> _WHAT IS BEING ASKED_
For the listing below, output exactly the lines from the line with "orange ruler: 11 -> 9" up to and including the line with "turquoise ruler: 5 -> 3", and no other lines.

> _DATA FOR THE TASK_

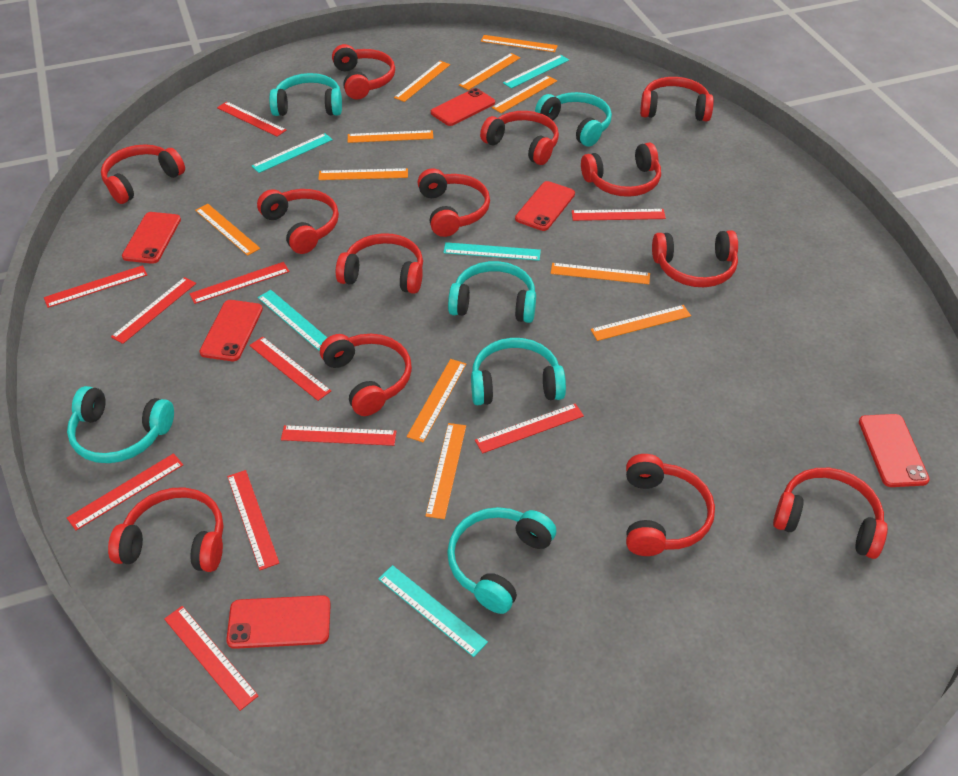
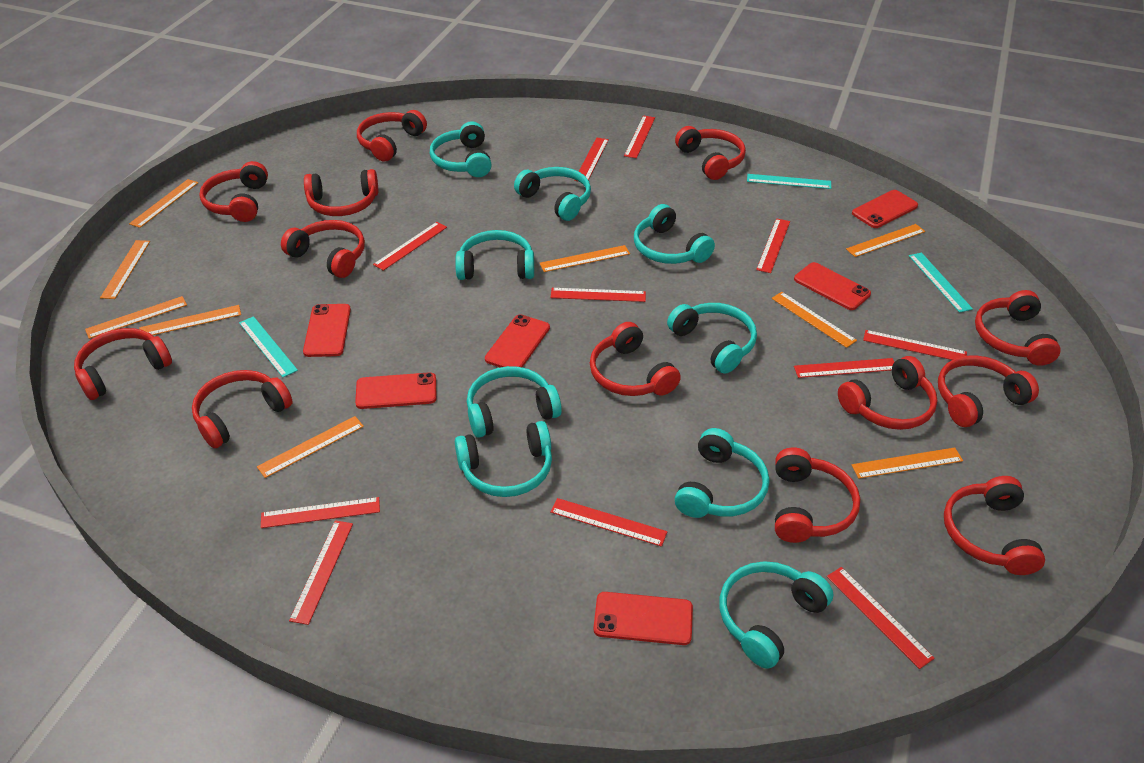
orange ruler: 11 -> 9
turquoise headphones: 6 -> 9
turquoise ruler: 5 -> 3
--
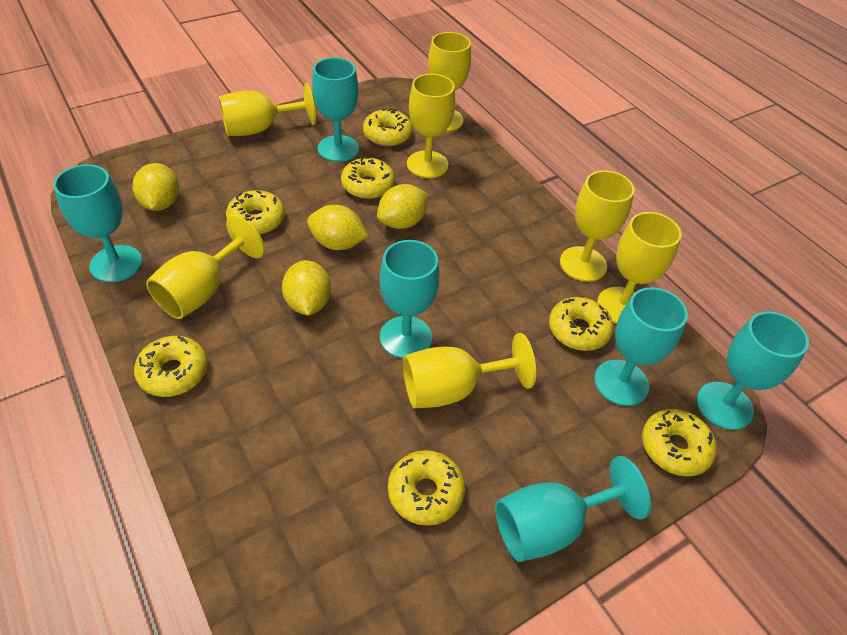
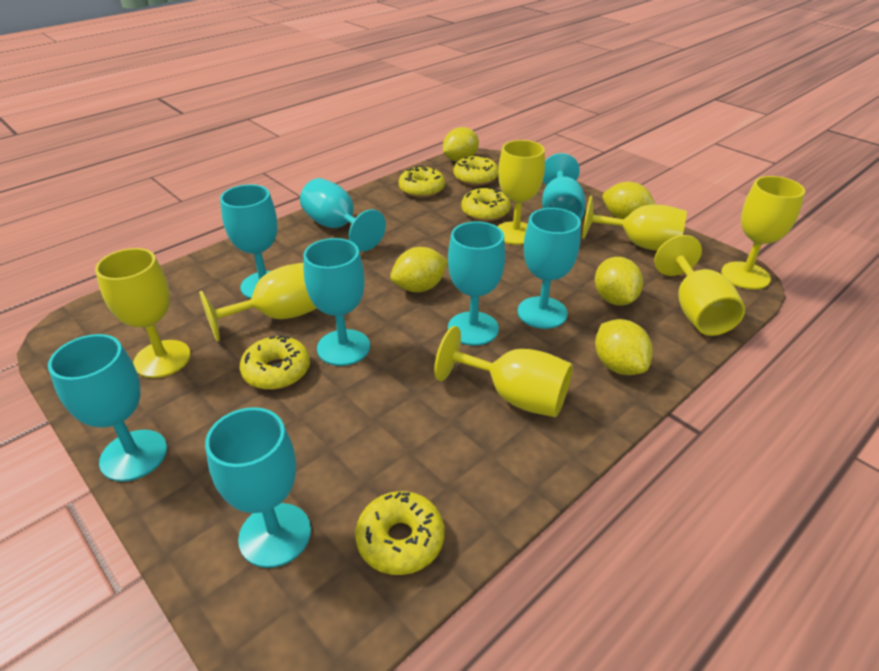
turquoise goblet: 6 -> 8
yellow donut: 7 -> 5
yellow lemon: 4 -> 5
* * *
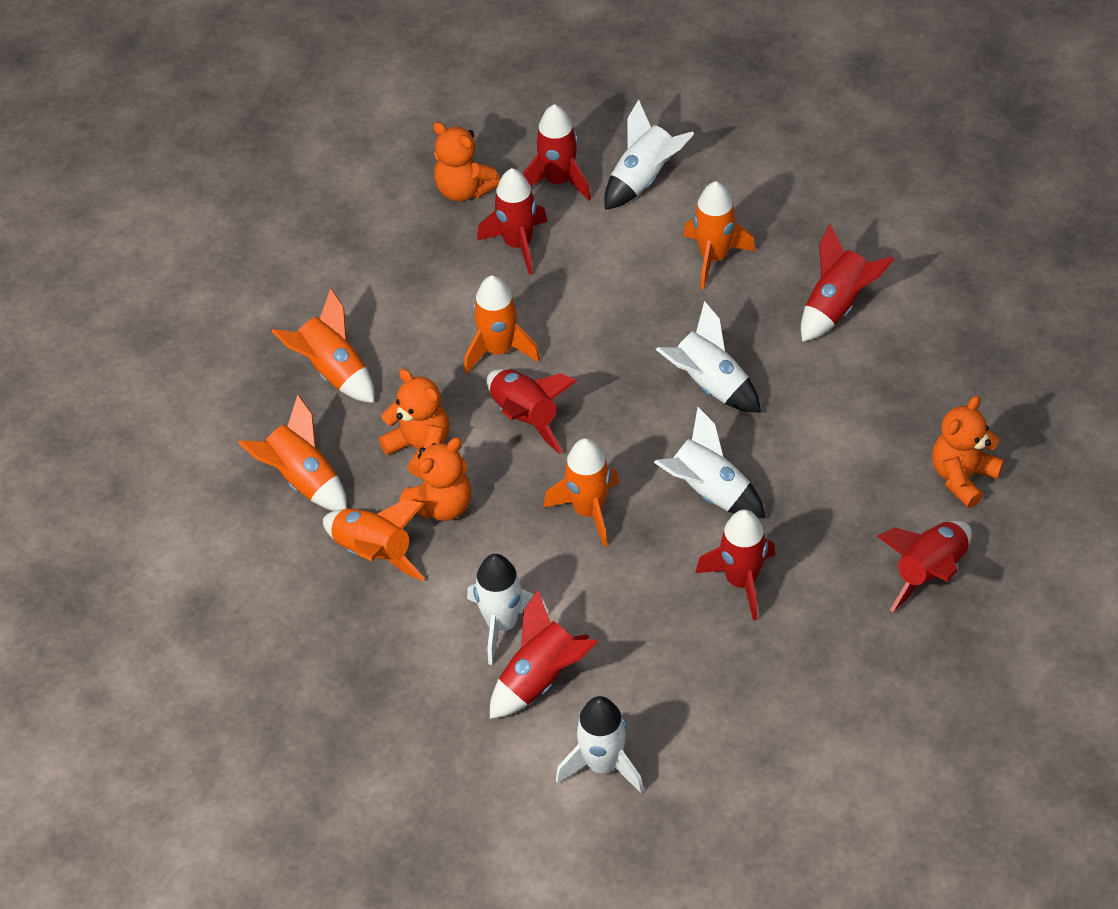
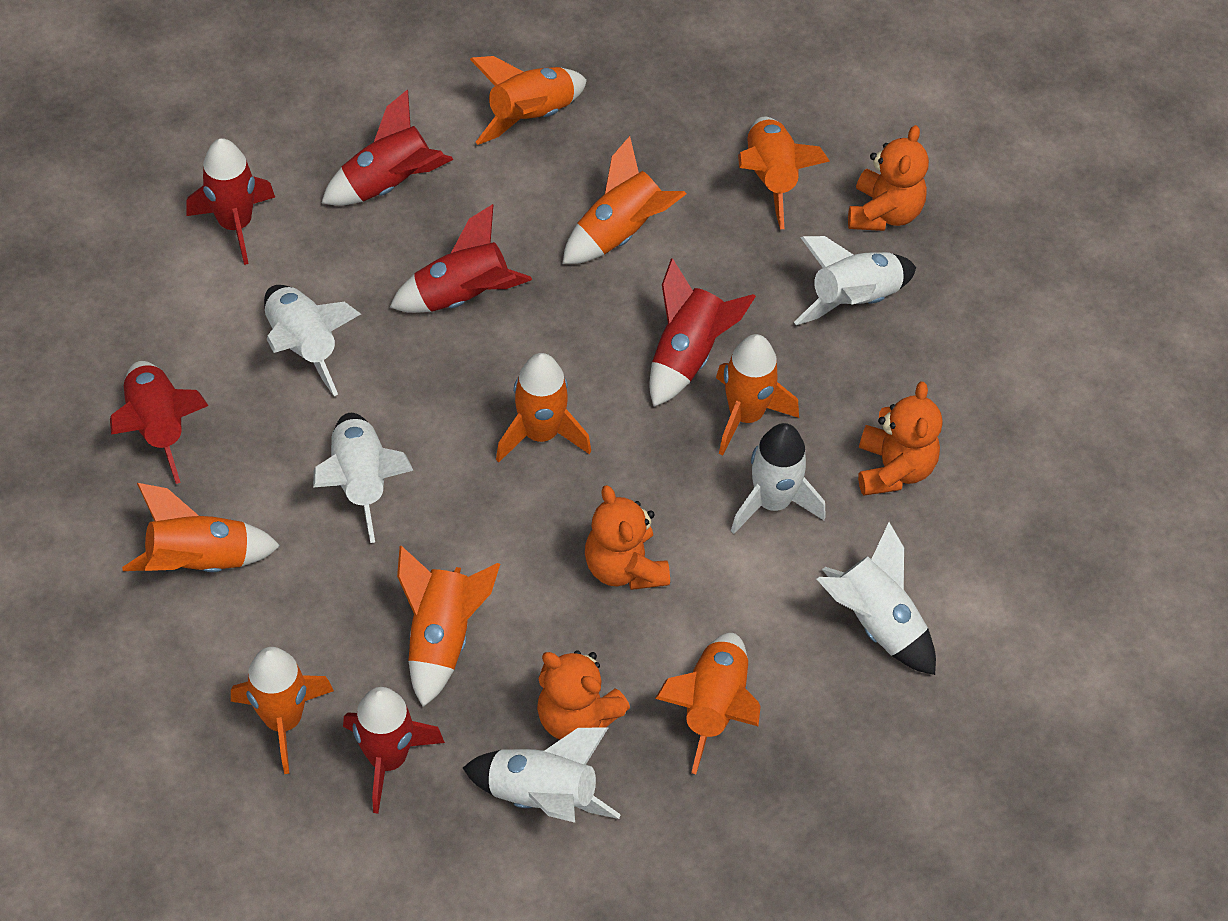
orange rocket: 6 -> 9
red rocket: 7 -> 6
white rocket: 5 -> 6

> _SOLUTION TO THIS EXERCISE_
orange ruler: 11 -> 9
turquoise headphones: 6 -> 9
turquoise ruler: 5 -> 3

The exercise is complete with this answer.